**What you have to do**. Print out all of the records exactly; no picture belongs in the result.

(Scene comparison data)

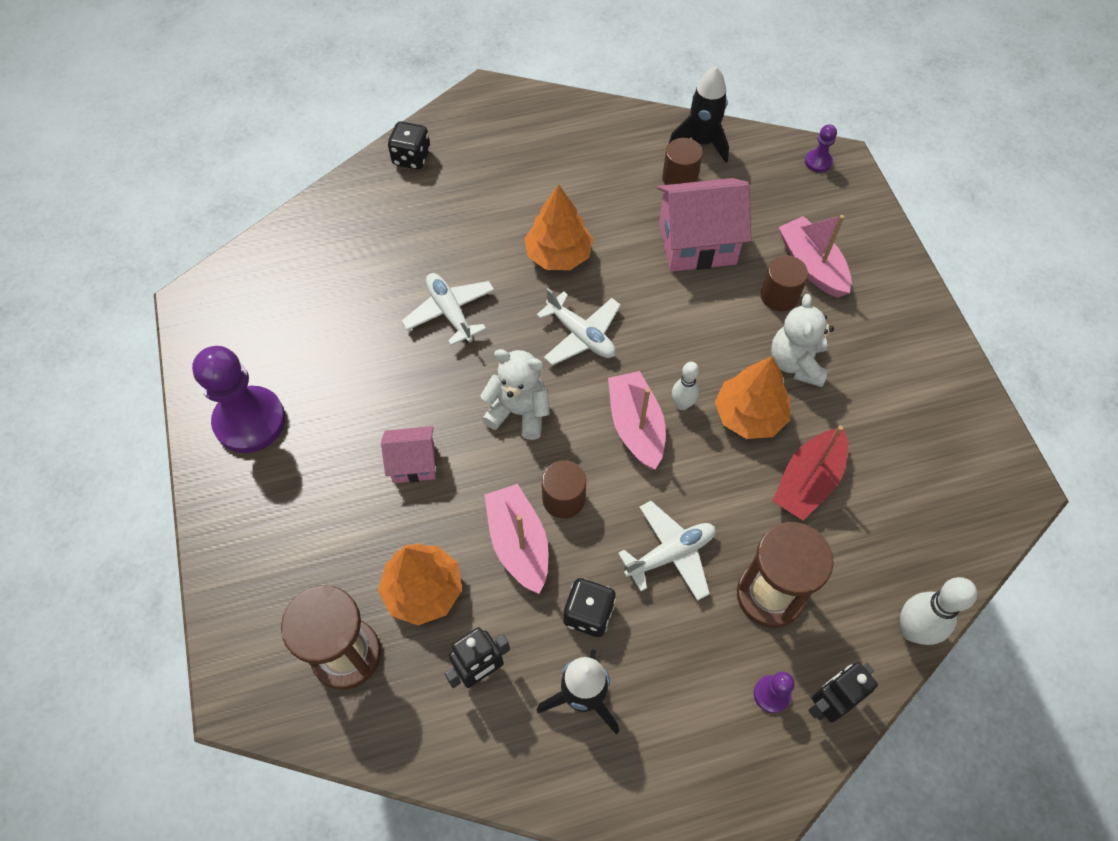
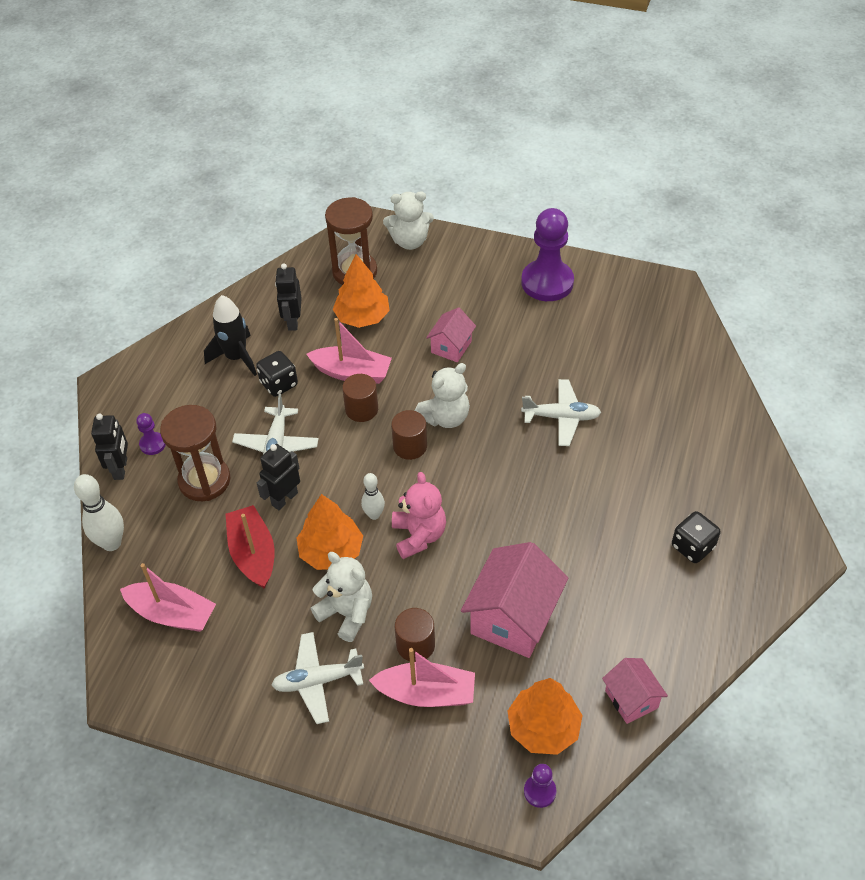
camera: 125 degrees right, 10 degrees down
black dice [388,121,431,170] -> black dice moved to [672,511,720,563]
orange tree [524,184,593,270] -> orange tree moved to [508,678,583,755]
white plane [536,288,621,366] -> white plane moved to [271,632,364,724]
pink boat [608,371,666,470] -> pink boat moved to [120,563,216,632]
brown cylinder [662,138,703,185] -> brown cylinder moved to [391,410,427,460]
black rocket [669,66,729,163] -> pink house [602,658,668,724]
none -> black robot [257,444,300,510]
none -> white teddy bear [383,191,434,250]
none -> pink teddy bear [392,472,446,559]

**Finished task**.
camera: 125 degrees right, 10 degrees down
black dice [388,121,431,170] -> black dice moved to [672,511,720,563]
orange tree [524,184,593,270] -> orange tree moved to [508,678,583,755]
white plane [536,288,621,366] -> white plane moved to [271,632,364,724]
pink boat [608,371,666,470] -> pink boat moved to [120,563,216,632]
brown cylinder [662,138,703,185] -> brown cylinder moved to [391,410,427,460]
black rocket [669,66,729,163] -> pink house [602,658,668,724]
none -> black robot [257,444,300,510]
none -> white teddy bear [383,191,434,250]
none -> pink teddy bear [392,472,446,559]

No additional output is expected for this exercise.